**Object state comparisons**
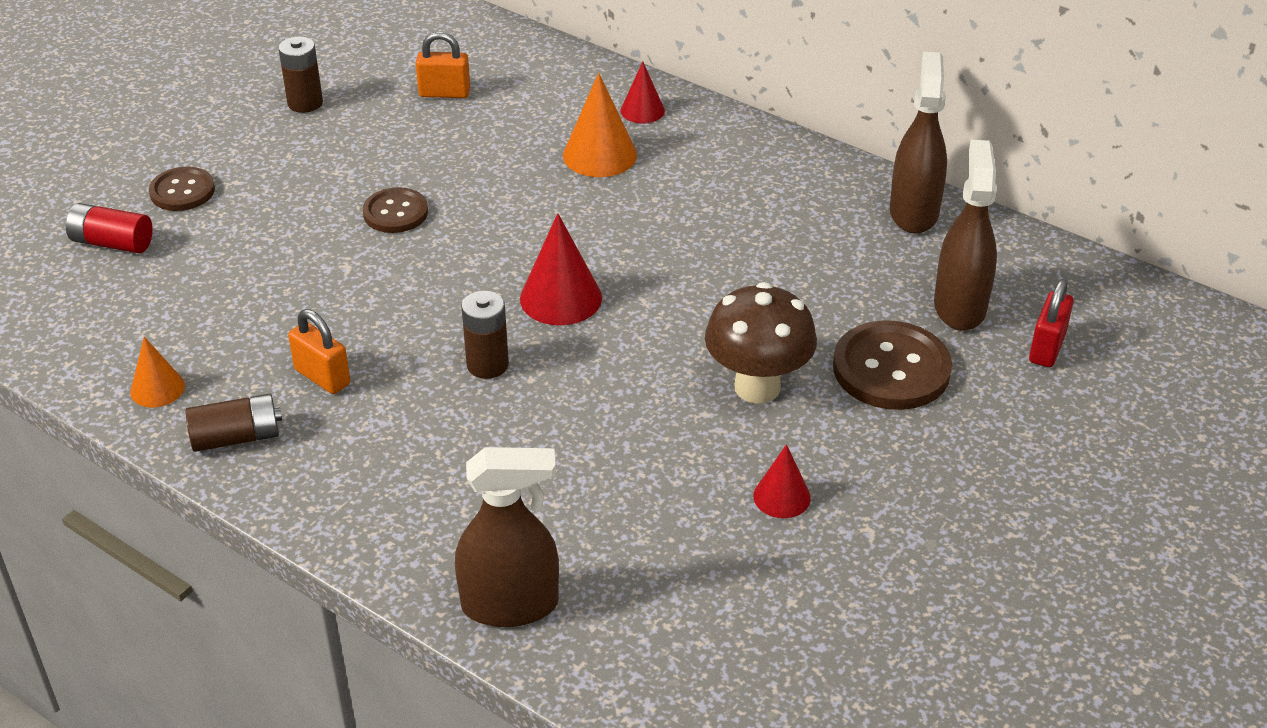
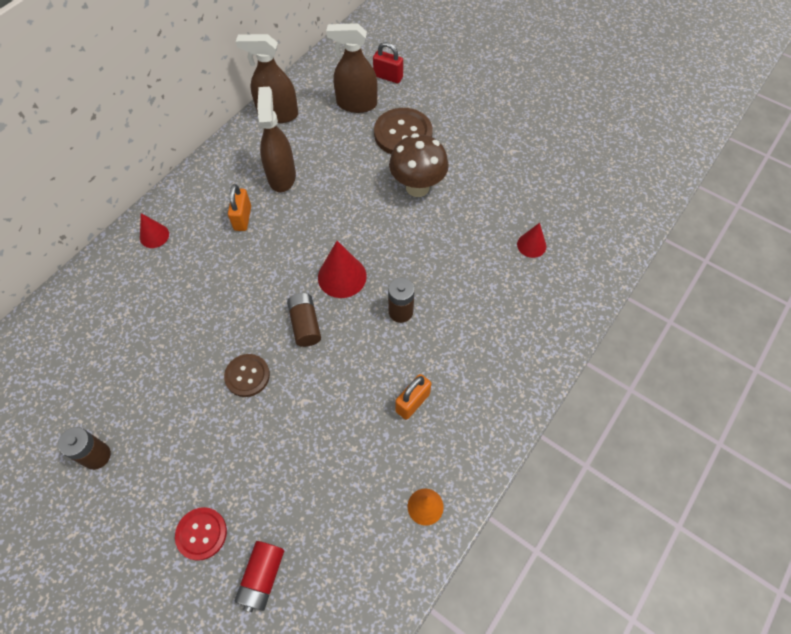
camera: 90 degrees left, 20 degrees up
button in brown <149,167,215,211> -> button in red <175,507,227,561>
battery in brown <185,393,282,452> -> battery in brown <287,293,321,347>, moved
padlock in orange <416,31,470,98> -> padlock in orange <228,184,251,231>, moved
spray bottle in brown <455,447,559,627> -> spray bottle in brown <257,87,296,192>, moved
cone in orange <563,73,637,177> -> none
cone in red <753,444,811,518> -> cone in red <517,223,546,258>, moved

**What is being asked**
What comes back should match the records exactly, minus any pictures.

**Answer to this task**
camera: 90 degrees left, 20 degrees up
button in brown <149,167,215,211> -> button in red <175,507,227,561>
battery in brown <185,393,282,452> -> battery in brown <287,293,321,347>, moved
padlock in orange <416,31,470,98> -> padlock in orange <228,184,251,231>, moved
spray bottle in brown <455,447,559,627> -> spray bottle in brown <257,87,296,192>, moved
cone in orange <563,73,637,177> -> none
cone in red <753,444,811,518> -> cone in red <517,223,546,258>, moved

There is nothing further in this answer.